Among the records that follow, find each line holding the word "brown" and copy it.

Recorded data: Begin

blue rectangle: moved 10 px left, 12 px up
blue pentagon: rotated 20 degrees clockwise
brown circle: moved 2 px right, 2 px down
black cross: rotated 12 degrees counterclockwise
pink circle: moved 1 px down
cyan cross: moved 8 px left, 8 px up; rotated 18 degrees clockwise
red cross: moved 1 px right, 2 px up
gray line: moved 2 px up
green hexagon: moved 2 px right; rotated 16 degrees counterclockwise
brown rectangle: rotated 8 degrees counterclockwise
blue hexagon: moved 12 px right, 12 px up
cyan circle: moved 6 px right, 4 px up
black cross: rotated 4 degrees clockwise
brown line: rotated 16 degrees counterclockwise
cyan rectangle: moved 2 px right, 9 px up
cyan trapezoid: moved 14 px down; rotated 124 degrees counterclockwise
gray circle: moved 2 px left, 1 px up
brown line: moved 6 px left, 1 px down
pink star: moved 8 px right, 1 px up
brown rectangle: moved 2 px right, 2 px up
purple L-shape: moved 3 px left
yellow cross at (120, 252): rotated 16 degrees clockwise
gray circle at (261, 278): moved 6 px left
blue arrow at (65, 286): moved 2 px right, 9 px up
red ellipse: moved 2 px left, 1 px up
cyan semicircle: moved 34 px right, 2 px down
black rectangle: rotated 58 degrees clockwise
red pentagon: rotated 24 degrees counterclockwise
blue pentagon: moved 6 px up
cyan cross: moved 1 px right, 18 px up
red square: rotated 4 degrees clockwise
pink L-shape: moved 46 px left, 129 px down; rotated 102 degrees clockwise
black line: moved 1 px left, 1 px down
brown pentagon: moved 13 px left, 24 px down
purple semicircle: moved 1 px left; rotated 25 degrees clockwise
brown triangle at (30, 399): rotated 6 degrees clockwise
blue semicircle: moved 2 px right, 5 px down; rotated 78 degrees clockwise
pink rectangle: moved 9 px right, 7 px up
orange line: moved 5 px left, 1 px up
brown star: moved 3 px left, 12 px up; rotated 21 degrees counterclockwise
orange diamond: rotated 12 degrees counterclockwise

Recorded data: End

__Task output__.
brown circle: moved 2 px right, 2 px down
brown rectangle: rotated 8 degrees counterclockwise
brown line: rotated 16 degrees counterclockwise
brown line: moved 6 px left, 1 px down
brown rectangle: moved 2 px right, 2 px up
brown pentagon: moved 13 px left, 24 px down
brown triangle at (30, 399): rotated 6 degrees clockwise
brown star: moved 3 px left, 12 px up; rotated 21 degrees counterclockwise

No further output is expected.